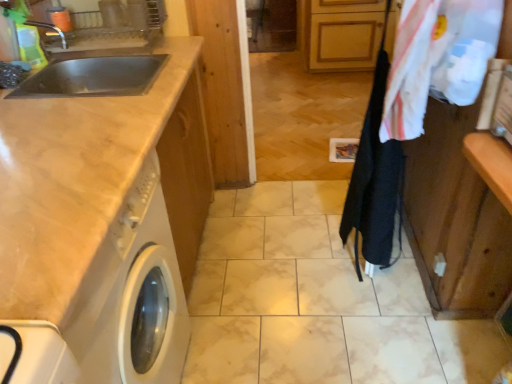
Question: Does white glossy washing machine at left have a smaller size compared to white cotton laundry at upper right?

Choices:
 (A) no
 (B) yes

Answer: (A)

Question: Is white glossy washing machine at left oriented away from white cotton laundry at upper right?

Choices:
 (A) yes
 (B) no

Answer: (B)

Question: Considering the relative sizes of white glossy washing machine at left and white cotton laundry at upper right in the image provided, is white glossy washing machine at left wider than white cotton laundry at upper right?

Choices:
 (A) no
 (B) yes

Answer: (B)

Question: Can you confirm if white glossy washing machine at left is positioned to the left of white cotton laundry at upper right?

Choices:
 (A) yes
 (B) no

Answer: (A)

Question: Can you confirm if white glossy washing machine at left is taller than white cotton laundry at upper right?

Choices:
 (A) yes
 (B) no

Answer: (A)

Question: Are white glossy washing machine at left and white cotton laundry at upper right beside each other?

Choices:
 (A) no
 (B) yes

Answer: (A)

Question: Considering the relative sizes of matte beige countertop at left and white glossy washing machine at left in the image provided, is matte beige countertop at left shorter than white glossy washing machine at left?

Choices:
 (A) no
 (B) yes

Answer: (A)

Question: Is matte beige countertop at left taller than white glossy washing machine at left?

Choices:
 (A) yes
 (B) no

Answer: (A)

Question: Is matte beige countertop at left at the right side of white glossy washing machine at left?

Choices:
 (A) no
 (B) yes

Answer: (B)

Question: From the image's perspective, is matte beige countertop at left on white glossy washing machine at left?

Choices:
 (A) no
 (B) yes

Answer: (B)

Question: Is matte beige countertop at left behind white glossy washing machine at left?

Choices:
 (A) no
 (B) yes

Answer: (B)

Question: Is white glossy washing machine at left surrounded by matte beige countertop at left?

Choices:
 (A) no
 (B) yes

Answer: (A)

Question: Is white cotton laundry at upper right oriented away from white glossy washing machine at left?

Choices:
 (A) yes
 (B) no

Answer: (B)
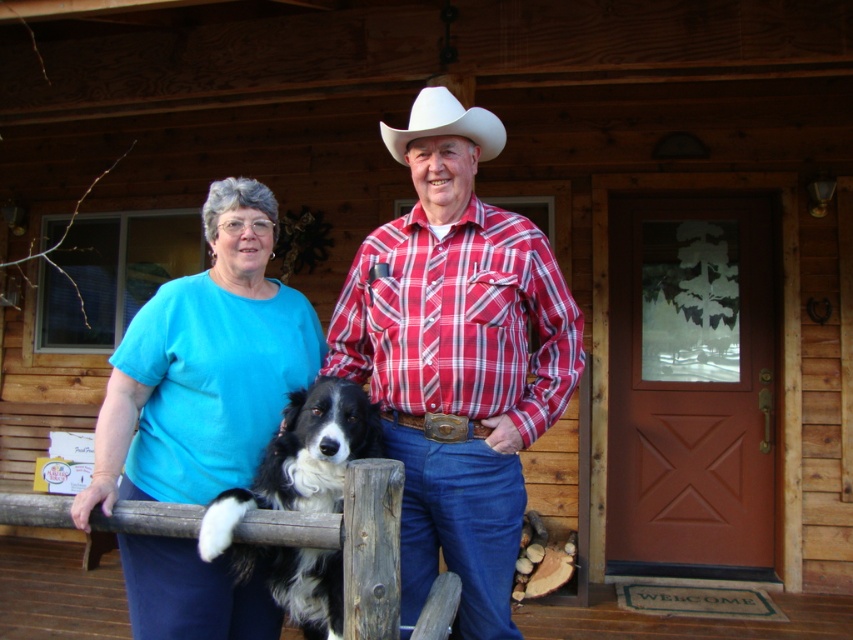
You are standing at the entrance of the wooden cabin and want to take a photo of the red plaid shirt at center. Where should you position yourself to capture it in the frame?

To capture the red plaid shirt at center in the frame, position yourself at the entrance of the wooden cabin since the red plaid shirt at center is located at point (457, 356), which is near the center of the image.

Looking at this image, you are a photographer trying to capture a clear photo of both the red plaid shirt at center and the black and white fur at center. Since the camera can only focus on one subject at a time, which object should you choose to ensure the smaller one is in focus?

The black and white fur at center is smaller than the red plaid shirt at center, so you should focus on the black and white fur at center to ensure it is in focus.

You are standing on the porch of the wooden cabin and want to touch the point at coordinates (204, 368). Which object will your hand come into contact with?

The point at coordinates (204, 368) is on the matte blue shirt at center, so your hand will come into contact with the matte blue shirt at center.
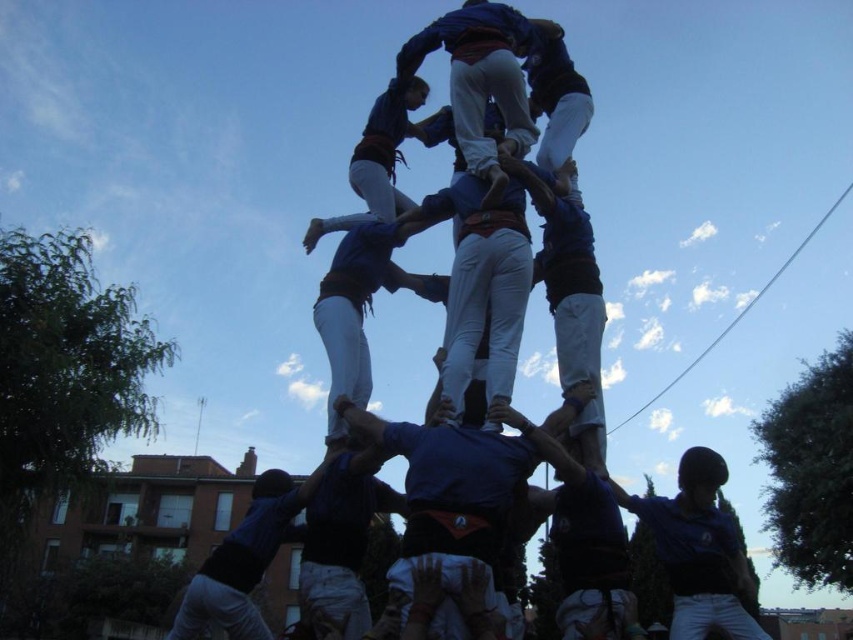
Can you confirm if blue fabric helmet at center is positioned below blue fabric man at center?

No, blue fabric helmet at center is not below blue fabric man at center.

Does blue fabric helmet at center come behind blue fabric man at center?

No, blue fabric helmet at center is closer to the viewer.

Does point (734, 572) lie behind point (222, 540)?

That is False.

I want to click on blue fabric helmet at center, so click(x=698, y=550).

Is blue fabric human at center bigger than blue fabric helmet at center?

No.

Can you confirm if blue fabric human at center is wider than blue fabric helmet at center?

Yes, blue fabric human at center is wider than blue fabric helmet at center.

Where is `blue fabric human at center`? The image size is (853, 640). blue fabric human at center is located at coordinates (480, 189).

Is blue fabric human at center shorter than blue fabric man at center?

Indeed, blue fabric human at center has a lesser height compared to blue fabric man at center.

Can you confirm if blue fabric human at center is positioned below blue fabric man at center?

No, blue fabric human at center is not below blue fabric man at center.

Between point (506, 234) and point (242, 516), which one is positioned in front?

Point (506, 234) is in front.

Identify the location of blue fabric human at center. The height and width of the screenshot is (640, 853). coord(480,189).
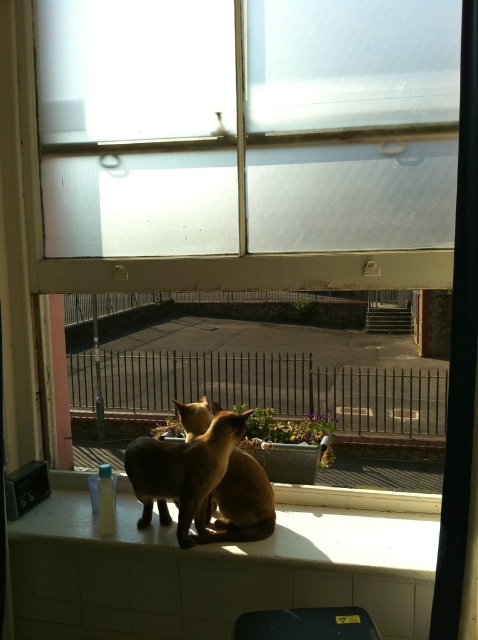
Is satin brown cat at center thinner than golden fur cat at center?

Incorrect, satin brown cat at center's width is not less than golden fur cat at center's.

Between satin brown cat at center and golden fur cat at center, which one is positioned higher?

golden fur cat at center is higher up.

In order to click on satin brown cat at center in this screenshot , I will do `click(348, 531)`.

The height and width of the screenshot is (640, 478). In order to click on satin brown cat at center in this screenshot , I will do `click(348, 531)`.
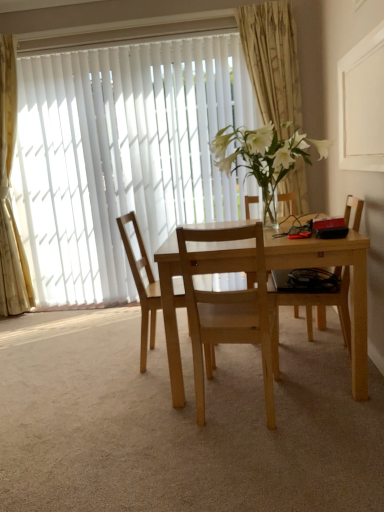
Image resolution: width=384 pixels, height=512 pixels. In order to click on free spot below white sheer curtain at left, the second curtain from the right (from a real-world perspective) in this screenshot , I will do `click(38, 311)`.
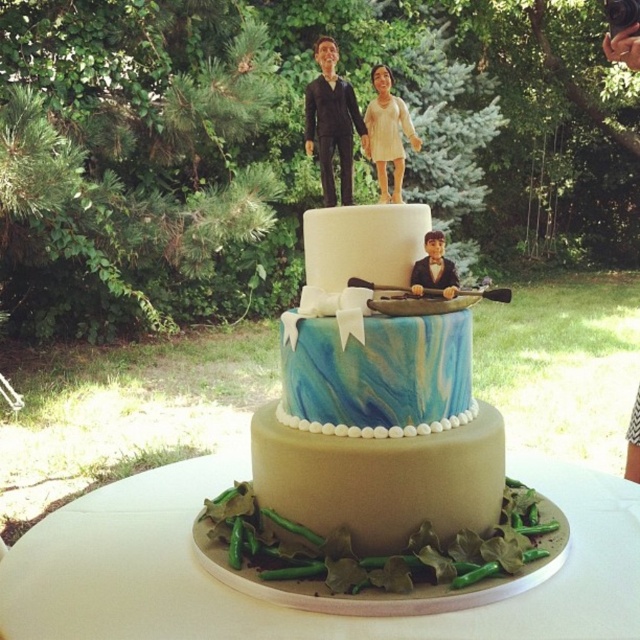
You are a guest at a wedding and want to take a photo with the cake. The photographer suggests standing next to the marble blue cake at center so that it appears larger than the smooth beige figurine at upper center in your photo. Is this possible given their sizes?

The marble blue cake at center is wider than the smooth beige figurine at upper center, so positioning yourself next to the marble blue cake at center will make it appear larger than the smooth beige figurine at upper center in the photo.

You are a guest at the wedding and want to take a photo of the cake. The marble blue cake at center and the matte black suit at center are both in your viewfinder. Which object should you focus on first to ensure it appears larger in the photo?

The marble blue cake at center is in front of the matte black suit at center, so focusing on it first will make it appear larger in the photo.

You are a wedding photographer and need to capture the figurines and the groom in a way that both are clearly visible. Since the smooth matte figurines at upper center and the matte black suit at center are part of the cake design, can you determine which one is placed to the left of the other?

The smooth matte figurines at upper center is positioned on the left side of matte black suit at center, so the smooth matte figurines at upper center is to the left of the matte black suit at center.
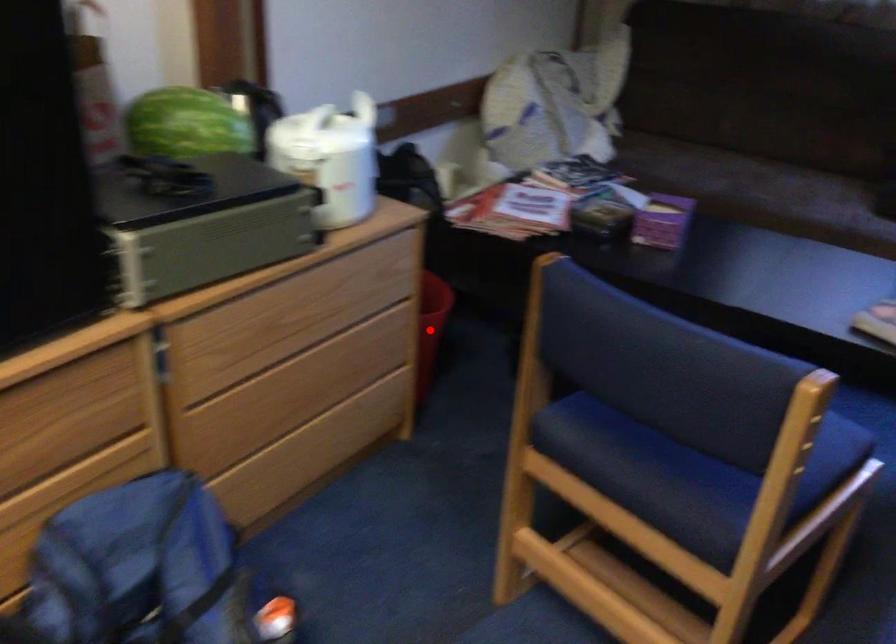
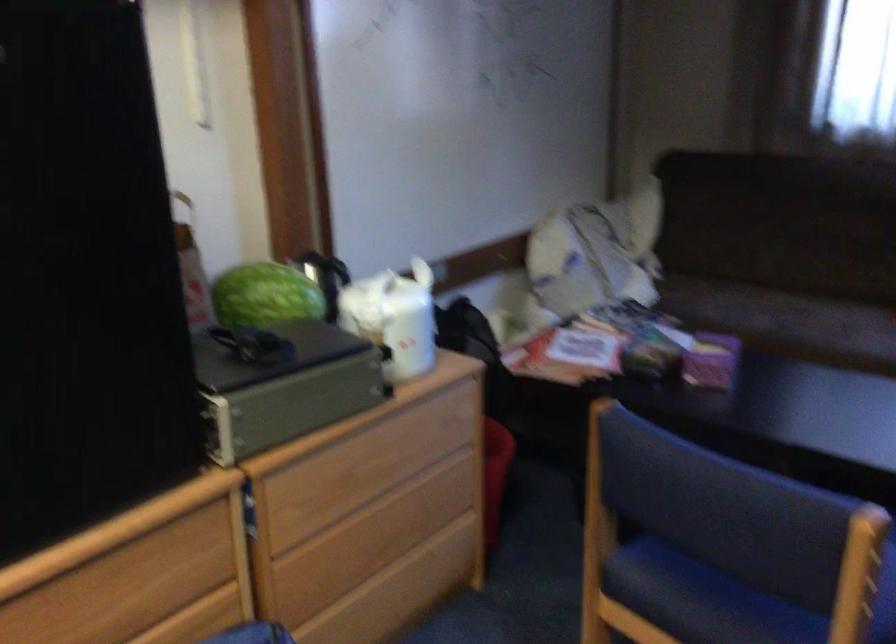
Find the pixel in the second image that matches the highlighted location in the first image.

(495, 474)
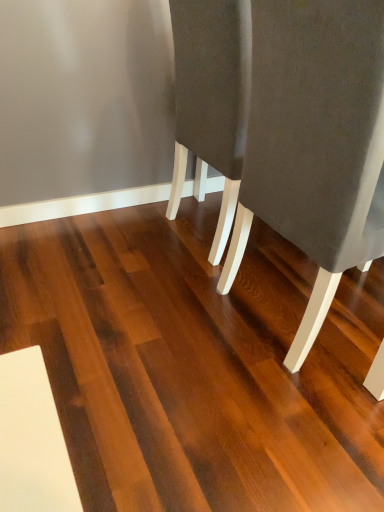
Question: In the image, is dark brown wood flooring at center on the left side or the right side of suede-like gray chair at right?

Choices:
 (A) left
 (B) right

Answer: (A)

Question: Is point (201, 239) positioned closer to the camera than point (289, 180)?

Choices:
 (A) farther
 (B) closer

Answer: (A)

Question: From a real-world perspective, is dark brown wood flooring at center above or below suede-like gray chair at right?

Choices:
 (A) below
 (B) above

Answer: (A)

Question: In terms of width, does suede-like gray chair at right look wider or thinner when compared to dark brown wood flooring at center?

Choices:
 (A) thin
 (B) wide

Answer: (A)

Question: Based on their sizes in the image, would you say suede-like gray chair at right is bigger or smaller than dark brown wood flooring at center?

Choices:
 (A) big
 (B) small

Answer: (A)

Question: Is point (306, 159) positioned closer to the camera than point (100, 315)?

Choices:
 (A) farther
 (B) closer

Answer: (B)

Question: Considering the positions of suede-like gray chair at right and dark brown wood flooring at center in the image, is suede-like gray chair at right taller or shorter than dark brown wood flooring at center?

Choices:
 (A) tall
 (B) short

Answer: (A)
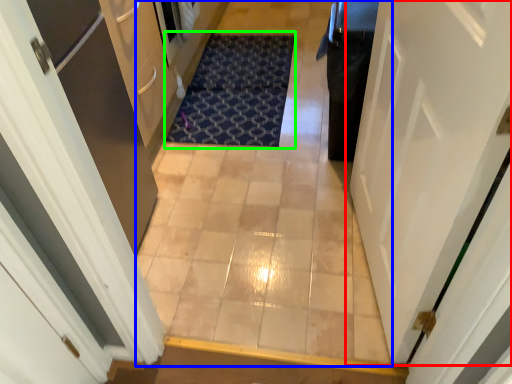
Question: Based on their relative distances, which object is farther from door (highlighted by a red box)? Choose from corridor (highlighted by a blue box) and doormat (highlighted by a green box).

Choices:
 (A) corridor
 (B) doormat

Answer: (B)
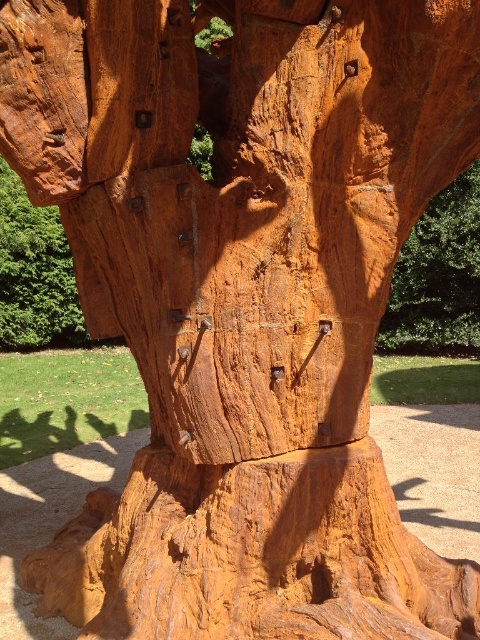
Question: Can you confirm if smooth orange wood at upper right is positioned to the right of rustic wood carving at upper left?

Choices:
 (A) yes
 (B) no

Answer: (A)

Question: Does smooth orange wood at upper right have a larger size compared to rustic wood carving at upper left?

Choices:
 (A) no
 (B) yes

Answer: (B)

Question: Can you confirm if smooth orange wood at upper right is positioned below rustic wood carving at upper left?

Choices:
 (A) no
 (B) yes

Answer: (B)

Question: Which object is farther from the camera taking this photo?

Choices:
 (A) smooth orange wood at upper right
 (B) rustic wood carving at upper left

Answer: (B)

Question: Which point is farther to the camera?

Choices:
 (A) (388, 305)
 (B) (86, 336)

Answer: (B)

§ YOUR TASK
Copy all of the data above line for line, leaving out the pictures.

§ OUTPUT
Question: Does white glossy washing machine at left have a smaller size compared to white cotton laundry at upper right?

Choices:
 (A) no
 (B) yes

Answer: (A)

Question: Is white glossy washing machine at left oriented away from white cotton laundry at upper right?

Choices:
 (A) yes
 (B) no

Answer: (B)

Question: Considering the relative sizes of white glossy washing machine at left and white cotton laundry at upper right in the image provided, is white glossy washing machine at left wider than white cotton laundry at upper right?

Choices:
 (A) no
 (B) yes

Answer: (B)

Question: Can you confirm if white glossy washing machine at left is positioned to the left of white cotton laundry at upper right?

Choices:
 (A) yes
 (B) no

Answer: (A)

Question: Can you confirm if white glossy washing machine at left is taller than white cotton laundry at upper right?

Choices:
 (A) yes
 (B) no

Answer: (A)

Question: Are white glossy washing machine at left and white cotton laundry at upper right beside each other?

Choices:
 (A) no
 (B) yes

Answer: (A)

Question: Considering the relative sizes of matte beige countertop at left and white glossy washing machine at left in the image provided, is matte beige countertop at left shorter than white glossy washing machine at left?

Choices:
 (A) no
 (B) yes

Answer: (A)

Question: Is matte beige countertop at left taller than white glossy washing machine at left?

Choices:
 (A) yes
 (B) no

Answer: (A)

Question: Is matte beige countertop at left at the right side of white glossy washing machine at left?

Choices:
 (A) no
 (B) yes

Answer: (B)

Question: From the image's perspective, is matte beige countertop at left on white glossy washing machine at left?

Choices:
 (A) no
 (B) yes

Answer: (B)

Question: Is matte beige countertop at left behind white glossy washing machine at left?

Choices:
 (A) no
 (B) yes

Answer: (B)

Question: Is white glossy washing machine at left surrounded by matte beige countertop at left?

Choices:
 (A) no
 (B) yes

Answer: (A)

Question: Is white cotton laundry at upper right oriented away from white glossy washing machine at left?

Choices:
 (A) yes
 (B) no

Answer: (B)
You are standing at the entrance of the wooden cabin and want to take a photo of the red plaid shirt at center. Where should you position yourself to capture it in the frame?

To capture the red plaid shirt at center in the frame, position yourself at the entrance of the wooden cabin since the red plaid shirt at center is located at point (457, 356), which is near the center of the image.

Looking at this image, you are a photographer trying to capture a clear photo of both the red plaid shirt at center and the black and white fur at center. Since the camera can only focus on one subject at a time, which object should you choose to ensure the smaller one is in focus?

The black and white fur at center is smaller than the red plaid shirt at center, so you should focus on the black and white fur at center to ensure it is in focus.

You are standing on the porch of the wooden cabin and want to touch the point at coordinates (204, 368). Which object will your hand come into contact with?

The point at coordinates (204, 368) is on the matte blue shirt at center, so your hand will come into contact with the matte blue shirt at center.
Can you confirm if blue fabric helmet at center is positioned below blue fabric man at center?

No, blue fabric helmet at center is not below blue fabric man at center.

Does blue fabric helmet at center come behind blue fabric man at center?

No, blue fabric helmet at center is closer to the viewer.

Does point (734, 572) lie behind point (222, 540)?

That is False.

I want to click on blue fabric helmet at center, so click(x=698, y=550).

Is blue fabric human at center bigger than blue fabric helmet at center?

No.

Can you confirm if blue fabric human at center is wider than blue fabric helmet at center?

Yes, blue fabric human at center is wider than blue fabric helmet at center.

Where is `blue fabric human at center`? The image size is (853, 640). blue fabric human at center is located at coordinates (480, 189).

Is blue fabric human at center shorter than blue fabric man at center?

Indeed, blue fabric human at center has a lesser height compared to blue fabric man at center.

Can you confirm if blue fabric human at center is positioned below blue fabric man at center?

No, blue fabric human at center is not below blue fabric man at center.

Between point (506, 234) and point (242, 516), which one is positioned in front?

Point (506, 234) is in front.

Identify the location of blue fabric human at center. The height and width of the screenshot is (640, 853). coord(480,189).
Is satin brown cat at center thinner than golden fur cat at center?

Incorrect, satin brown cat at center's width is not less than golden fur cat at center's.

Between satin brown cat at center and golden fur cat at center, which one is positioned higher?

golden fur cat at center is higher up.

In order to click on satin brown cat at center in this screenshot , I will do `click(348, 531)`.

The height and width of the screenshot is (640, 478). In order to click on satin brown cat at center in this screenshot , I will do `click(348, 531)`.
Image resolution: width=384 pixels, height=512 pixels. In order to click on free spot below white sheer curtain at left, the second curtain from the right (from a real-world perspective) in this screenshot , I will do `click(38, 311)`.
You are a guest at a wedding and want to take a photo with the cake. The photographer suggests standing next to the marble blue cake at center so that it appears larger than the smooth beige figurine at upper center in your photo. Is this possible given their sizes?

The marble blue cake at center is wider than the smooth beige figurine at upper center, so positioning yourself next to the marble blue cake at center will make it appear larger than the smooth beige figurine at upper center in the photo.

You are a guest at the wedding and want to take a photo of the cake. The marble blue cake at center and the matte black suit at center are both in your viewfinder. Which object should you focus on first to ensure it appears larger in the photo?

The marble blue cake at center is in front of the matte black suit at center, so focusing on it first will make it appear larger in the photo.

You are a wedding photographer and need to capture the figurines and the groom in a way that both are clearly visible. Since the smooth matte figurines at upper center and the matte black suit at center are part of the cake design, can you determine which one is placed to the left of the other?

The smooth matte figurines at upper center is positioned on the left side of matte black suit at center, so the smooth matte figurines at upper center is to the left of the matte black suit at center.
Find the pixel in the second image that matches the highlighted location in the first image.

(495, 474)
Question: In the image, is dark brown wood flooring at center on the left side or the right side of suede-like gray chair at right?

Choices:
 (A) left
 (B) right

Answer: (A)

Question: Is point (201, 239) positioned closer to the camera than point (289, 180)?

Choices:
 (A) farther
 (B) closer

Answer: (A)

Question: From a real-world perspective, is dark brown wood flooring at center above or below suede-like gray chair at right?

Choices:
 (A) below
 (B) above

Answer: (A)

Question: In terms of width, does suede-like gray chair at right look wider or thinner when compared to dark brown wood flooring at center?

Choices:
 (A) thin
 (B) wide

Answer: (A)

Question: Based on their sizes in the image, would you say suede-like gray chair at right is bigger or smaller than dark brown wood flooring at center?

Choices:
 (A) big
 (B) small

Answer: (A)

Question: Is point (306, 159) positioned closer to the camera than point (100, 315)?

Choices:
 (A) farther
 (B) closer

Answer: (B)

Question: Considering the positions of suede-like gray chair at right and dark brown wood flooring at center in the image, is suede-like gray chair at right taller or shorter than dark brown wood flooring at center?

Choices:
 (A) tall
 (B) short

Answer: (A)
Question: Based on their relative distances, which object is farther from door (highlighted by a red box)? Choose from corridor (highlighted by a blue box) and doormat (highlighted by a green box).

Choices:
 (A) corridor
 (B) doormat

Answer: (B)
Question: Can you confirm if smooth orange wood at upper right is positioned to the right of rustic wood carving at upper left?

Choices:
 (A) yes
 (B) no

Answer: (A)

Question: Does smooth orange wood at upper right have a larger size compared to rustic wood carving at upper left?

Choices:
 (A) no
 (B) yes

Answer: (B)

Question: Can you confirm if smooth orange wood at upper right is positioned below rustic wood carving at upper left?

Choices:
 (A) no
 (B) yes

Answer: (B)

Question: Which object is farther from the camera taking this photo?

Choices:
 (A) smooth orange wood at upper right
 (B) rustic wood carving at upper left

Answer: (B)

Question: Which point is farther to the camera?

Choices:
 (A) (388, 305)
 (B) (86, 336)

Answer: (B)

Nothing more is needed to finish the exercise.